[Items listed in a dataset]

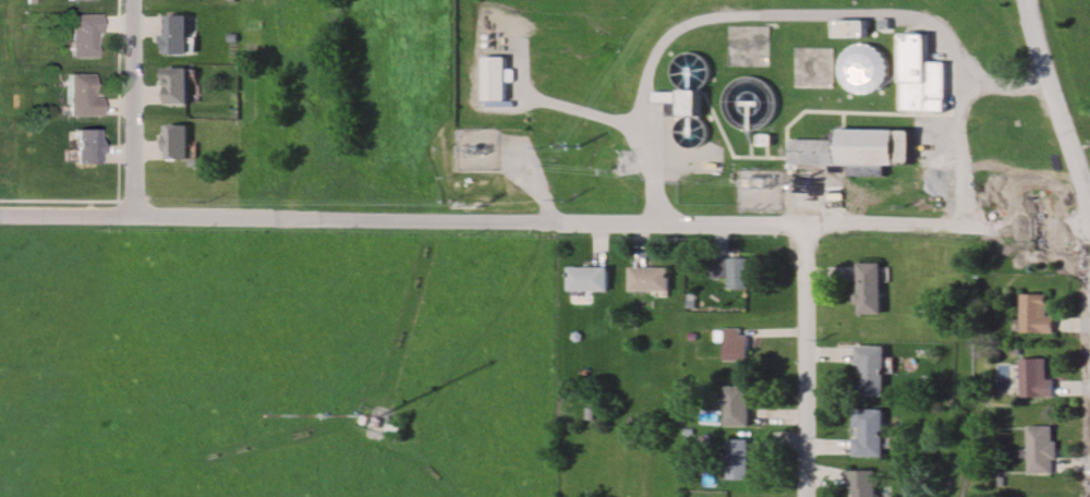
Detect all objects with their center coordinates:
building: (77, 1)
road: (857, 22)
building: (174, 35)
building: (78, 37)
building: (812, 69)
building: (864, 69)
building: (918, 76)
building: (492, 80)
road: (1006, 85)
building: (174, 87)
building: (78, 95)
building: (688, 101)
road: (1056, 102)
building: (747, 103)
road: (134, 107)
road: (584, 111)
building: (177, 142)
building: (80, 145)
road: (525, 148)
building: (852, 149)
road: (654, 176)
road: (330, 217)
road: (875, 226)
building: (733, 272)
building: (585, 279)
building: (646, 280)
building: (865, 288)
building: (1033, 315)
road: (496, 322)
building: (733, 345)
road: (805, 361)
building: (867, 371)
building: (1033, 378)
building: (732, 406)
building: (865, 433)
building: (1038, 450)
building: (733, 459)
building: (860, 483)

What is needed
The task calls for repeating each line above exactly while excluding the pictures.

Completed exercise
Detect all objects with their center coordinates:
building: (77, 1)
road: (857, 22)
building: (174, 35)
building: (78, 37)
building: (812, 69)
building: (864, 69)
building: (918, 76)
building: (492, 80)
road: (1006, 85)
building: (174, 87)
building: (78, 95)
building: (688, 101)
road: (1056, 102)
building: (747, 103)
road: (134, 107)
road: (584, 111)
building: (177, 142)
building: (80, 145)
road: (525, 148)
building: (852, 149)
road: (654, 176)
road: (330, 217)
road: (875, 226)
building: (733, 272)
building: (585, 279)
building: (646, 280)
building: (865, 288)
building: (1033, 315)
road: (496, 322)
building: (733, 345)
road: (805, 361)
building: (867, 371)
building: (1033, 378)
building: (732, 406)
building: (865, 433)
building: (1038, 450)
building: (733, 459)
building: (860, 483)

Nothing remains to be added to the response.